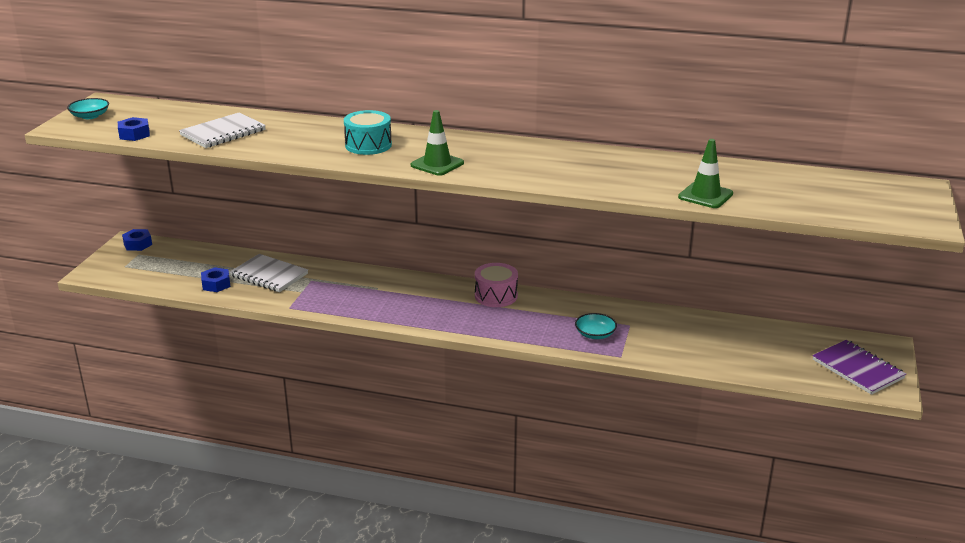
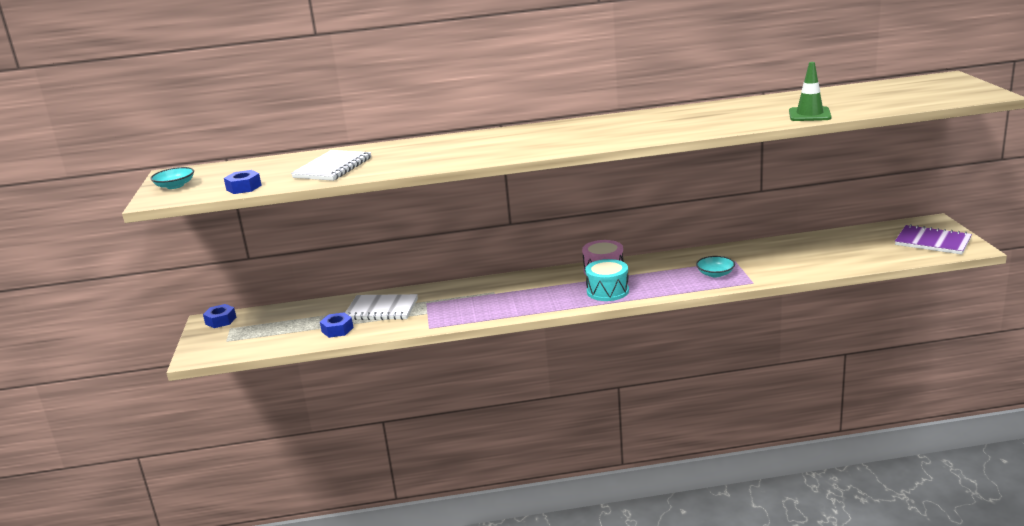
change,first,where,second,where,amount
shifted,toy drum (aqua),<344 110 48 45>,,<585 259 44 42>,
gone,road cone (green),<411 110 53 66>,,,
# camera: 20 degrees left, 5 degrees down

### Work to be completed
Without including any picture, set down the listing above exactly as it appears.

### Solution for this exercise
change,first,where,second,where,amount
shifted,toy drum (aqua),<344 110 48 45>,,<585 259 44 42>,
gone,road cone (green),<411 110 53 66>,,,
# camera: 20 degrees left, 5 degrees down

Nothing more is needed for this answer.